Brief
Every entry is to be returned verbatim.

Supplied information
▬▬▬▬▬▬

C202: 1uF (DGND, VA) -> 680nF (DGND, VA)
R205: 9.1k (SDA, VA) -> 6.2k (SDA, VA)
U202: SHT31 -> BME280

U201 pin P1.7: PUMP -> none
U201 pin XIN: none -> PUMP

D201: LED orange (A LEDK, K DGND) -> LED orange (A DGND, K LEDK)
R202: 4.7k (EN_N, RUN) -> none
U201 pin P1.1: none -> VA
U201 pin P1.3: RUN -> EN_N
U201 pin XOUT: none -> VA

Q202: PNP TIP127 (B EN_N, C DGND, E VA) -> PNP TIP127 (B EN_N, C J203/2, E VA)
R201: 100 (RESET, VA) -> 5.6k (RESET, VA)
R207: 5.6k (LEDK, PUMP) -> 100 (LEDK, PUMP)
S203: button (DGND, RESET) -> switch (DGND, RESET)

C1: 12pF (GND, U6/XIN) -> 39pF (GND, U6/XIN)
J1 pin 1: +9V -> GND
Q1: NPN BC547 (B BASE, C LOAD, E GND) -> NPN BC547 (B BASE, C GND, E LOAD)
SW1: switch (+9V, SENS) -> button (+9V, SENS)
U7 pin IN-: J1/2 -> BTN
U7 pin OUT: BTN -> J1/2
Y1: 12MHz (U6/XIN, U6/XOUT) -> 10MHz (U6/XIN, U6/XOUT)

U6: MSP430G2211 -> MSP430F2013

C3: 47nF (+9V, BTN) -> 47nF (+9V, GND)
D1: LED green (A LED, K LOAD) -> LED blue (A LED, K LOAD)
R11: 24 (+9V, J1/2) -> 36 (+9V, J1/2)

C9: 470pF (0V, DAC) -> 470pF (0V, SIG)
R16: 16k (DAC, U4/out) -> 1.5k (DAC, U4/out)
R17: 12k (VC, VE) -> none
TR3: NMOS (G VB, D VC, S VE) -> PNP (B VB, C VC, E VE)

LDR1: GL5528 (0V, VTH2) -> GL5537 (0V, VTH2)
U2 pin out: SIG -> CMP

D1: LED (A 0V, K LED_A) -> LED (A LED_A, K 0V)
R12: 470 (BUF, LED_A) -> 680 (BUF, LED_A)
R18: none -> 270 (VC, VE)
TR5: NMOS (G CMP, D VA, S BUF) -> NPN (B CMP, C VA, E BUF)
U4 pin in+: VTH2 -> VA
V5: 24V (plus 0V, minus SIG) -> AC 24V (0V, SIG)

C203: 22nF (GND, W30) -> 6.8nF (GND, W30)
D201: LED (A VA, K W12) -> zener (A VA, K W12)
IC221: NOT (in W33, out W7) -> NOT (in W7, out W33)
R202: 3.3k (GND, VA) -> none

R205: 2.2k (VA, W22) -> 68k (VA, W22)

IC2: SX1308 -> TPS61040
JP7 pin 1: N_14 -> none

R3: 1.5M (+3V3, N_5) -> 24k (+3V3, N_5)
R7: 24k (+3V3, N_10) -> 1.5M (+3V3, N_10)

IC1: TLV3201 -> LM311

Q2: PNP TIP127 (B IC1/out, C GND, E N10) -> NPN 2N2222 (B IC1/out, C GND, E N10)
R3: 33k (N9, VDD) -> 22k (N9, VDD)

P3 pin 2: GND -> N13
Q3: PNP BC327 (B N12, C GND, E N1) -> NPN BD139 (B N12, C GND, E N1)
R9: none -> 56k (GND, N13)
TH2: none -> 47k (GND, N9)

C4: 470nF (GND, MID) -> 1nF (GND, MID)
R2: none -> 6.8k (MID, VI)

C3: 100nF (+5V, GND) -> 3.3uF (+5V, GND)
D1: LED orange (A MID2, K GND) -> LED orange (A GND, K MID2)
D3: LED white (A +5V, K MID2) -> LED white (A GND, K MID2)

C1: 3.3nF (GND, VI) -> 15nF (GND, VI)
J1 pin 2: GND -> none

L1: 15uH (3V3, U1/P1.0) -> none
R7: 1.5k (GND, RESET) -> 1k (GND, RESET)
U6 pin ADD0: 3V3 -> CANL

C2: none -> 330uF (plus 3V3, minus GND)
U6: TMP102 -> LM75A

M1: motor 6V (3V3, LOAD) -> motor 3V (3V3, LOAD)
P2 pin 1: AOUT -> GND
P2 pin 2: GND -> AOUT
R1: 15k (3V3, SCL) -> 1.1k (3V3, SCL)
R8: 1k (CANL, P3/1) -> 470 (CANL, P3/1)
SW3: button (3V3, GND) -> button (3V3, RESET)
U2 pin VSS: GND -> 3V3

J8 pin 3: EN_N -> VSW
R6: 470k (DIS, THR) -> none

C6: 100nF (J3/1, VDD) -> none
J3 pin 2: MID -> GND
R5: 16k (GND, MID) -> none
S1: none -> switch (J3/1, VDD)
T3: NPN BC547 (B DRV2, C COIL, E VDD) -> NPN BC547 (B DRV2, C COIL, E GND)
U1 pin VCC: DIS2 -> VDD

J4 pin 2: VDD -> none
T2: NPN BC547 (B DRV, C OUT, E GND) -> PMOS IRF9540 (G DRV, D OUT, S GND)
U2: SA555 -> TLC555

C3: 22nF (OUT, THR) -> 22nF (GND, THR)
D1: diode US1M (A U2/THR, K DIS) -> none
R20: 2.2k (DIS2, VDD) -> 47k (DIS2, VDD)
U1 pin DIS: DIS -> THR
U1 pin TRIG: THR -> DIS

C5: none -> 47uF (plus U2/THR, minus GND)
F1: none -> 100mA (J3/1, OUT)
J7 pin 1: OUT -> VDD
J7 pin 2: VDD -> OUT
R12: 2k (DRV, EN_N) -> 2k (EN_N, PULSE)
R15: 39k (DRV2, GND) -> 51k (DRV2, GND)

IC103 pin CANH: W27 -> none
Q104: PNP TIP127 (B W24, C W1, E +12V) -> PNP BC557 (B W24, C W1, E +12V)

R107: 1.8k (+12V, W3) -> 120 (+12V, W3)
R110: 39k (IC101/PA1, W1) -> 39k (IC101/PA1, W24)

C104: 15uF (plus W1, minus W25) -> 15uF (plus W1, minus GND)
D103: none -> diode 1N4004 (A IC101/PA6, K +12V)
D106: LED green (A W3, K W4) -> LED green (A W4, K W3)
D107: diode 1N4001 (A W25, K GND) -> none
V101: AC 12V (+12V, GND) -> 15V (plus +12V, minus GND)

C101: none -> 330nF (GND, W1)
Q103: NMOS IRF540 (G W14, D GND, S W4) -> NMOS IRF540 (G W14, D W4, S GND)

▬▬▬▬▬▬

Task answer
C202: 1uF (DGND, VA) -> 680nF (DGND, VA)
R205: 9.1k (SDA, VA) -> 6.2k (SDA, VA)
U202: SHT31 -> BME280

U201 pin P1.7: PUMP -> none
U201 pin XIN: none -> PUMP

D201: LED orange (A LEDK, K DGND) -> LED orange (A DGND, K LEDK)
R202: 4.7k (EN_N, RUN) -> none
U201 pin P1.1: none -> VA
U201 pin P1.3: RUN -> EN_N
U201 pin XOUT: none -> VA

Q202: PNP TIP127 (B EN_N, C DGND, E VA) -> PNP TIP127 (B EN_N, C J203/2, E VA)
R201: 100 (RESET, VA) -> 5.6k (RESET, VA)
R207: 5.6k (LEDK, PUMP) -> 100 (LEDK, PUMP)
S203: button (DGND, RESET) -> switch (DGND, RESET)

C1: 12pF (GND, U6/XIN) -> 39pF (GND, U6/XIN)
J1 pin 1: +9V -> GND
Q1: NPN BC547 (B BASE, C LOAD, E GND) -> NPN BC547 (B BASE, C GND, E LOAD)
SW1: switch (+9V, SENS) -> button (+9V, SENS)
U7 pin IN-: J1/2 -> BTN
U7 pin OUT: BTN -> J1/2
Y1: 12MHz (U6/XIN, U6/XOUT) -> 10MHz (U6/XIN, U6/XOUT)

U6: MSP430G2211 -> MSP430F2013

C3: 47nF (+9V, BTN) -> 47nF (+9V, GND)
D1: LED green (A LED, K LOAD) -> LED blue (A LED, K LOAD)
R11: 24 (+9V, J1/2) -> 36 (+9V, J1/2)

C9: 470pF (0V, DAC) -> 470pF (0V, SIG)
R16: 16k (DAC, U4/out) -> 1.5k (DAC, U4/out)
R17: 12k (VC, VE) -> none
TR3: NMOS (G VB, D VC, S VE) -> PNP (B VB, C VC, E VE)

LDR1: GL5528 (0V, VTH2) -> GL5537 (0V, VTH2)
U2 pin out: SIG -> CMP

D1: LED (A 0V, K LED_A) -> LED (A LED_A, K 0V)
R12: 470 (BUF, LED_A) -> 680 (BUF, LED_A)
R18: none -> 270 (VC, VE)
TR5: NMOS (G CMP, D VA, S BUF) -> NPN (B CMP, C VA, E BUF)
U4 pin in+: VTH2 -> VA
V5: 24V (plus 0V, minus SIG) -> AC 24V (0V, SIG)

C203: 22nF (GND, W30) -> 6.8nF (GND, W30)
D201: LED (A VA, K W12) -> zener (A VA, K W12)
IC221: NOT (in W33, out W7) -> NOT (in W7, out W33)
R202: 3.3k (GND, VA) -> none

R205: 2.2k (VA, W22) -> 68k (VA, W22)

IC2: SX1308 -> TPS61040
JP7 pin 1: N_14 -> none

R3: 1.5M (+3V3, N_5) -> 24k (+3V3, N_5)
R7: 24k (+3V3, N_10) -> 1.5M (+3V3, N_10)

IC1: TLV3201 -> LM311

Q2: PNP TIP127 (B IC1/out, C GND, E N10) -> NPN 2N2222 (B IC1/out, C GND, E N10)
R3: 33k (N9, VDD) -> 22k (N9, VDD)

P3 pin 2: GND -> N13
Q3: PNP BC327 (B N12, C GND, E N1) -> NPN BD139 (B N12, C GND, E N1)
R9: none -> 56k (GND, N13)
TH2: none -> 47k (GND, N9)

C4: 470nF (GND, MID) -> 1nF (GND, MID)
R2: none -> 6.8k (MID, VI)

C3: 100nF (+5V, GND) -> 3.3uF (+5V, GND)
D1: LED orange (A MID2, K GND) -> LED orange (A GND, K MID2)
D3: LED white (A +5V, K MID2) -> LED white (A GND, K MID2)

C1: 3.3nF (GND, VI) -> 15nF (GND, VI)
J1 pin 2: GND -> none

L1: 15uH (3V3, U1/P1.0) -> none
R7: 1.5k (GND, RESET) -> 1k (GND, RESET)
U6 pin ADD0: 3V3 -> CANL

C2: none -> 330uF (plus 3V3, minus GND)
U6: TMP102 -> LM75A

M1: motor 6V (3V3, LOAD) -> motor 3V (3V3, LOAD)
P2 pin 1: AOUT -> GND
P2 pin 2: GND -> AOUT
R1: 15k (3V3, SCL) -> 1.1k (3V3, SCL)
R8: 1k (CANL, P3/1) -> 470 (CANL, P3/1)
SW3: button (3V3, GND) -> button (3V3, RESET)
U2 pin VSS: GND -> 3V3

J8 pin 3: EN_N -> VSW
R6: 470k (DIS, THR) -> none

C6: 100nF (J3/1, VDD) -> none
J3 pin 2: MID -> GND
R5: 16k (GND, MID) -> none
S1: none -> switch (J3/1, VDD)
T3: NPN BC547 (B DRV2, C COIL, E VDD) -> NPN BC547 (B DRV2, C COIL, E GND)
U1 pin VCC: DIS2 -> VDD

J4 pin 2: VDD -> none
T2: NPN BC547 (B DRV, C OUT, E GND) -> PMOS IRF9540 (G DRV, D OUT, S GND)
U2: SA555 -> TLC555

C3: 22nF (OUT, THR) -> 22nF (GND, THR)
D1: diode US1M (A U2/THR, K DIS) -> none
R20: 2.2k (DIS2, VDD) -> 47k (DIS2, VDD)
U1 pin DIS: DIS -> THR
U1 pin TRIG: THR -> DIS

C5: none -> 47uF (plus U2/THR, minus GND)
F1: none -> 100mA (J3/1, OUT)
J7 pin 1: OUT -> VDD
J7 pin 2: VDD -> OUT
R12: 2k (DRV, EN_N) -> 2k (EN_N, PULSE)
R15: 39k (DRV2, GND) -> 51k (DRV2, GND)

IC103 pin CANH: W27 -> none
Q104: PNP TIP127 (B W24, C W1, E +12V) -> PNP BC557 (B W24, C W1, E +12V)

R107: 1.8k (+12V, W3) -> 120 (+12V, W3)
R110: 39k (IC101/PA1, W1) -> 39k (IC101/PA1, W24)

C104: 15uF (plus W1, minus W25) -> 15uF (plus W1, minus GND)
D103: none -> diode 1N4004 (A IC101/PA6, K +12V)
D106: LED green (A W3, K W4) -> LED green (A W4, K W3)
D107: diode 1N4001 (A W25, K GND) -> none
V101: AC 12V (+12V, GND) -> 15V (plus +12V, minus GND)

C101: none -> 330nF (GND, W1)
Q103: NMOS IRF540 (G W14, D GND, S W4) -> NMOS IRF540 (G W14, D W4, S GND)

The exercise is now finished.